» **THE RECORDS**:
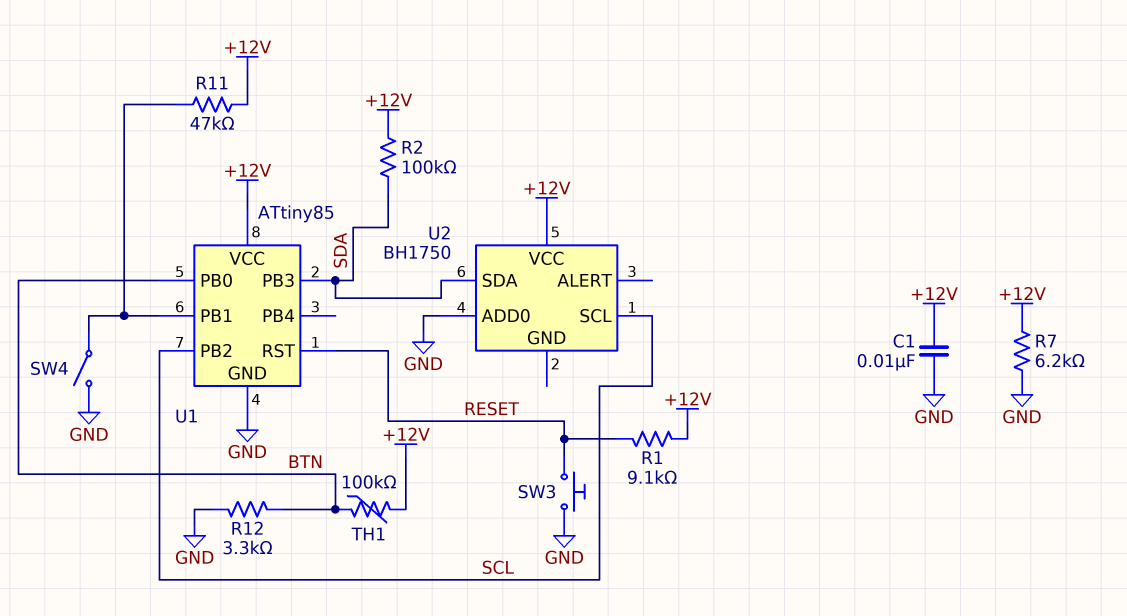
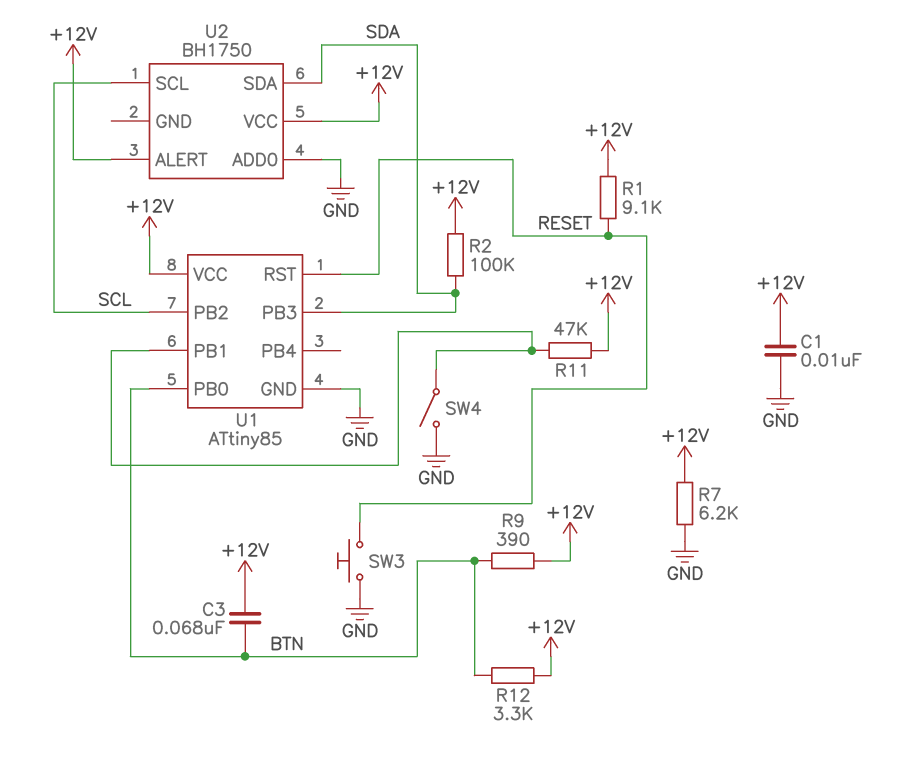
C3: none -> 68nF (+12V, BTN)
R9: none -> 390 (+12V, BTN)
R12: 3.3k (BTN, GND) -> 3.3k (+12V, BTN)
TH1: 100k (+12V, BTN) -> none
U2 pin ALERT: none -> +12V

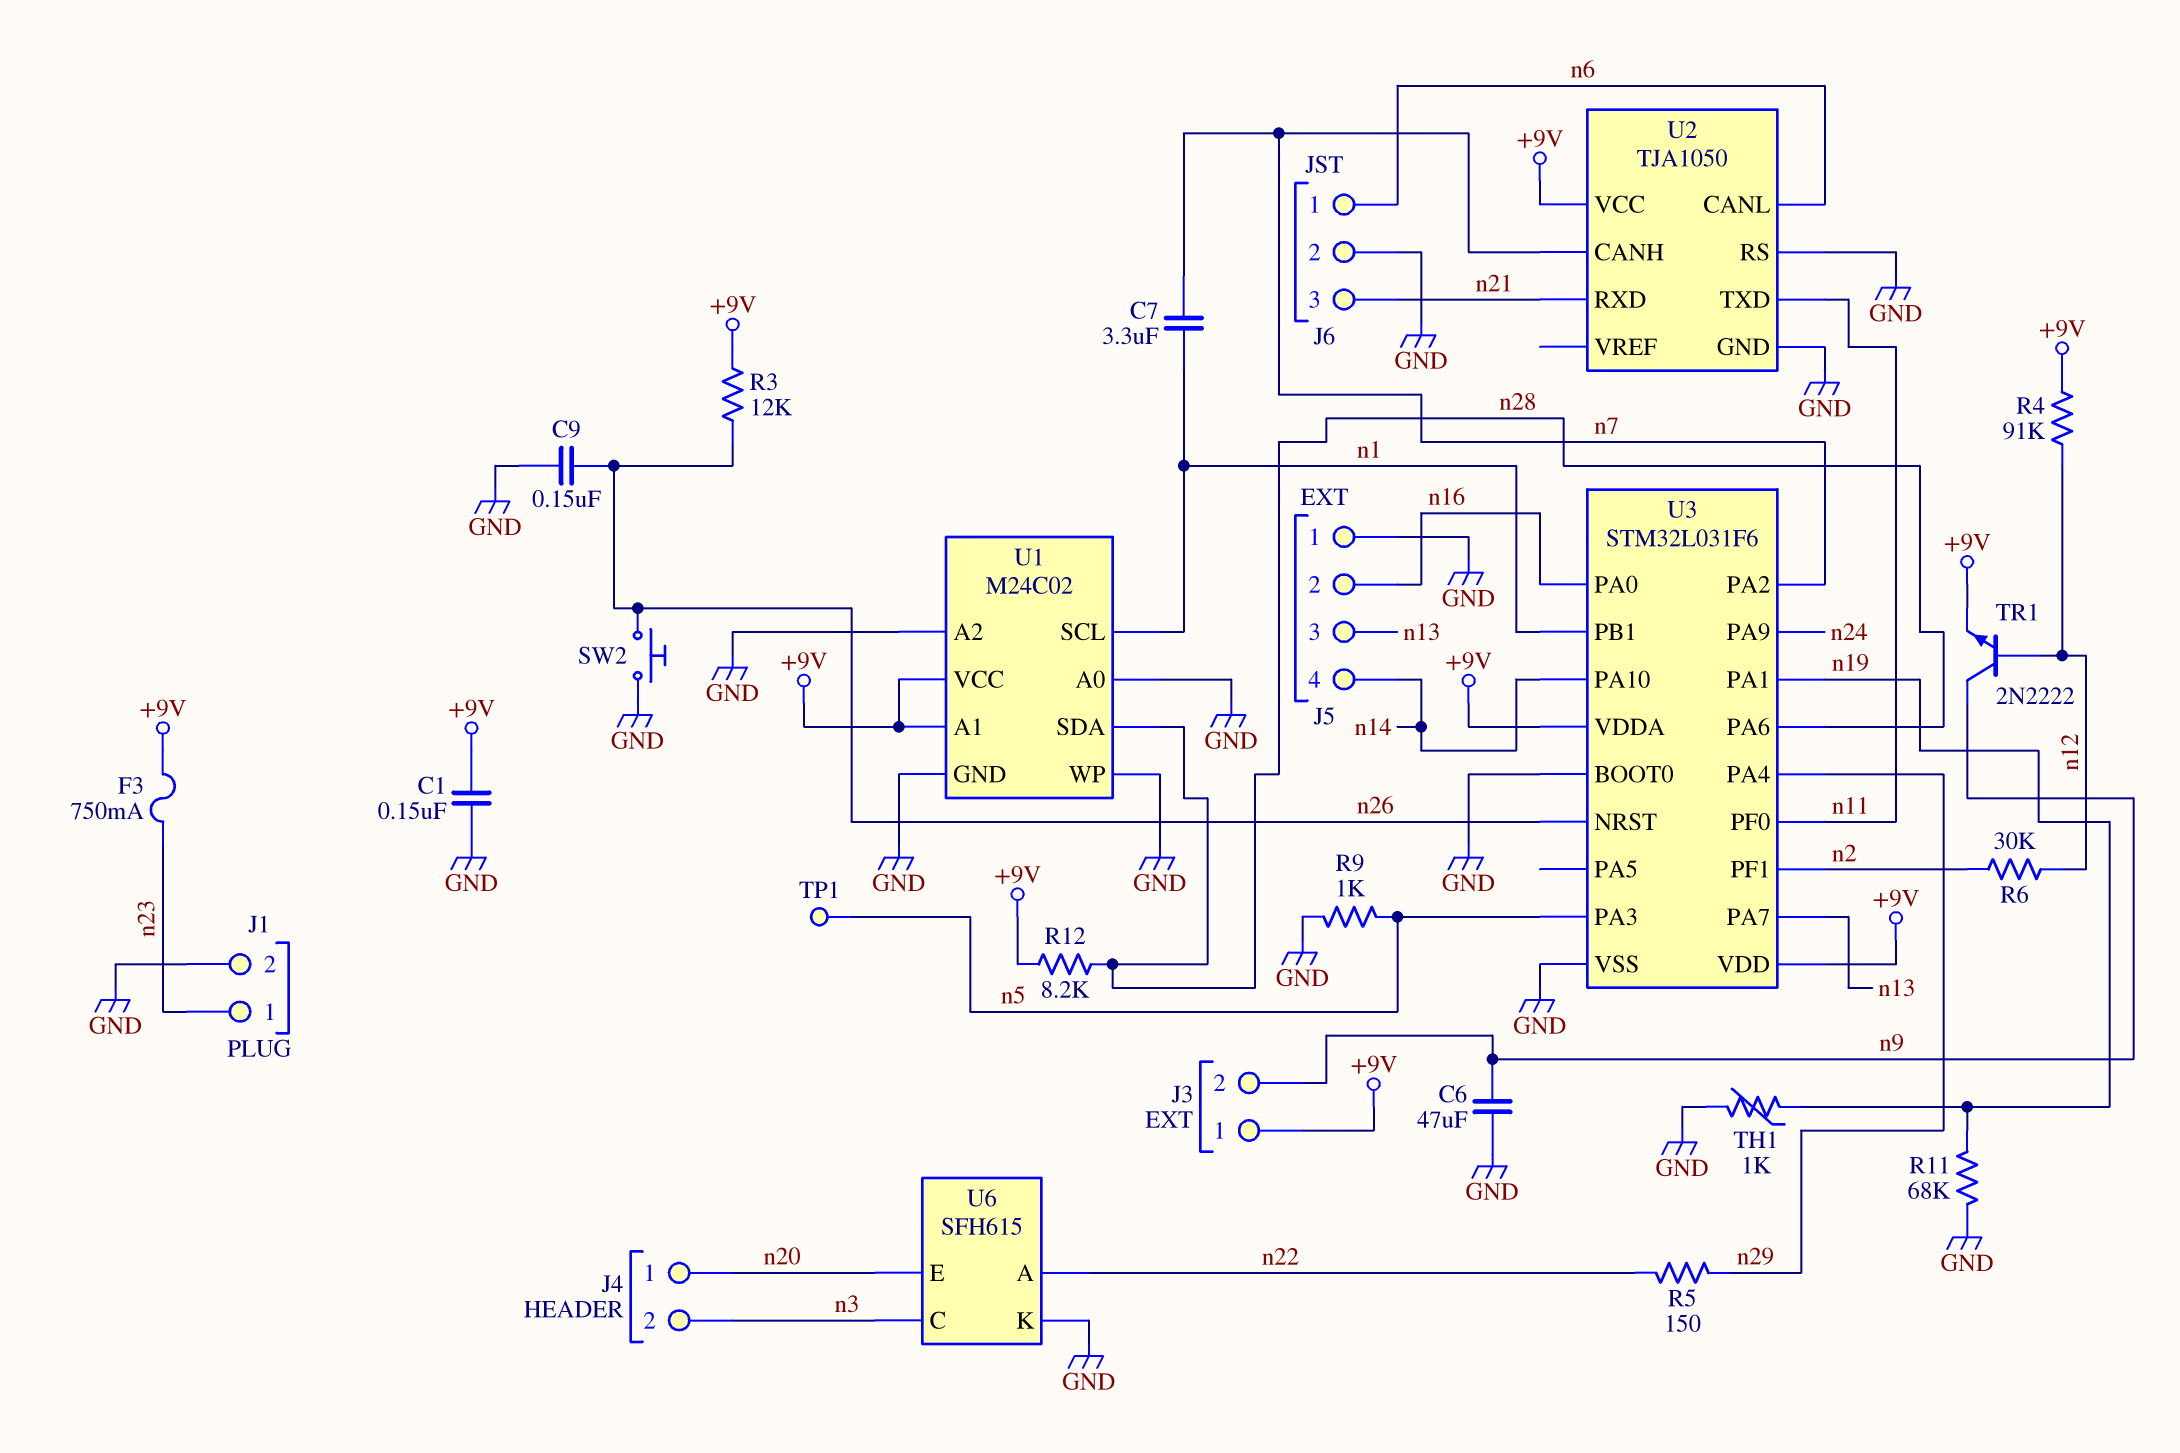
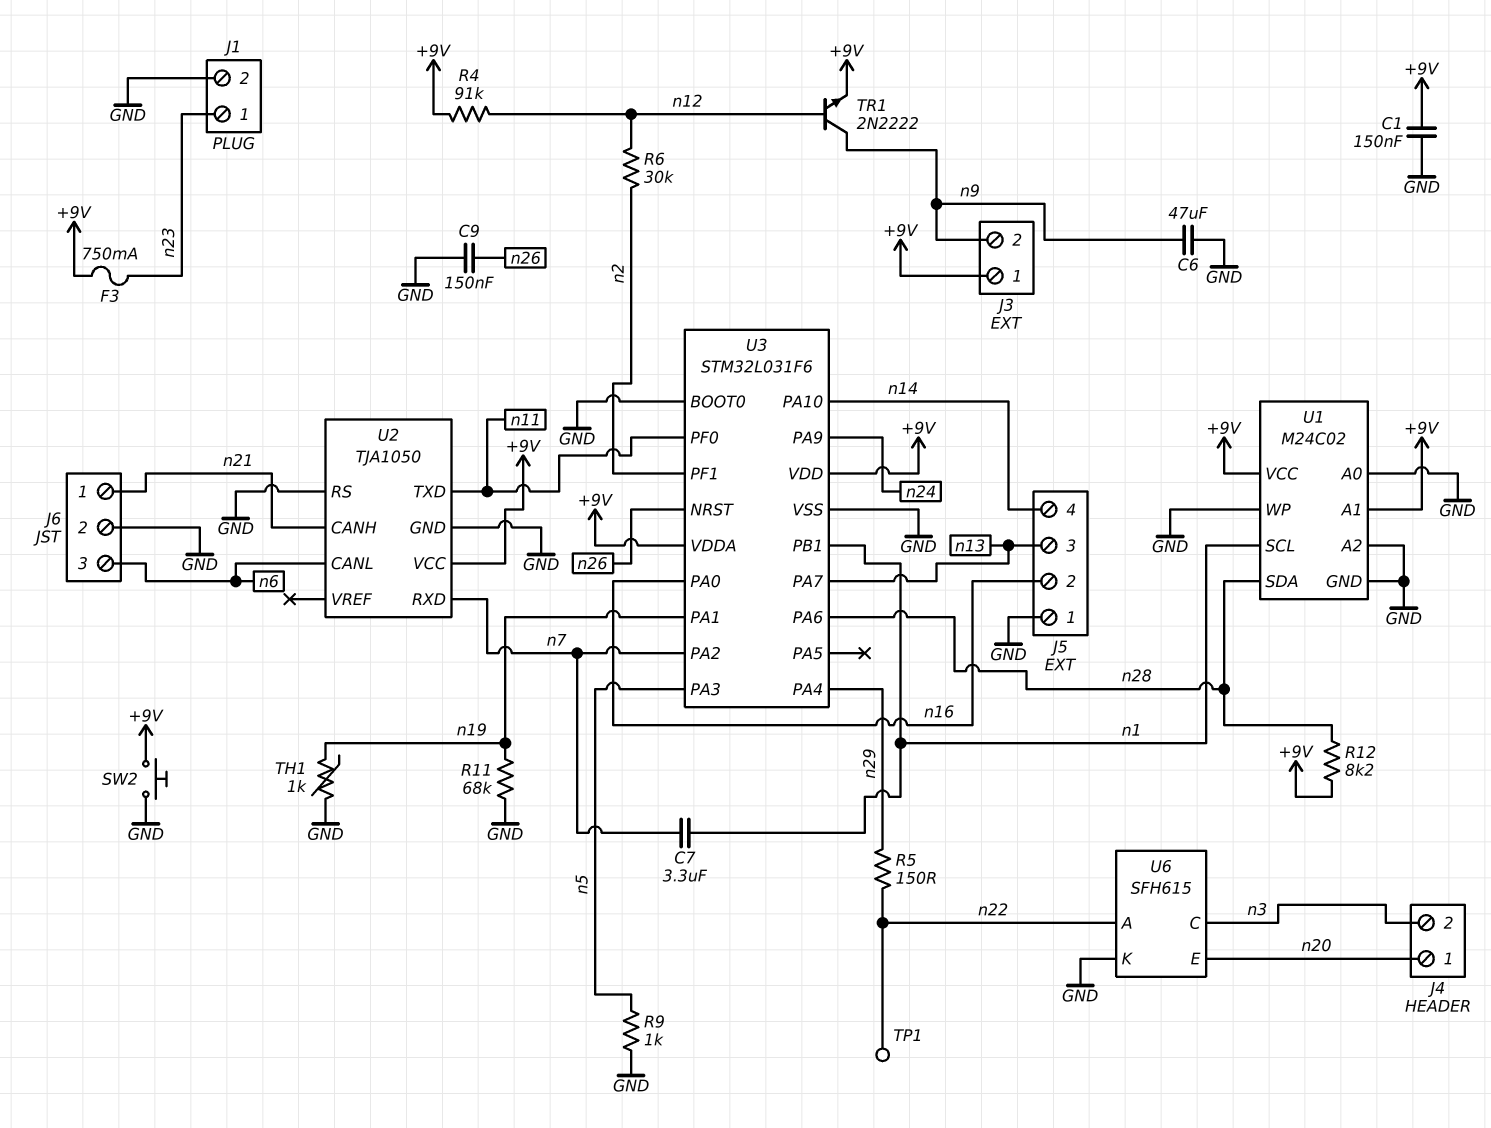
J6 pin 1: n6 -> n21
J6 pin 3: n21 -> n6
R3: 12k (+9V, n26) -> none
SW2: button (GND, n26) -> button (+9V, GND)
TP1: test point (n5) -> test point (n22)
U2 pin CANH: n7 -> n21
U2 pin RXD: n21 -> n7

» **EXERCISE BRIEF**: Tell how many lines in the records above carry the word "none". Only the number should appear in the reply.

» **RESPONSE**: 5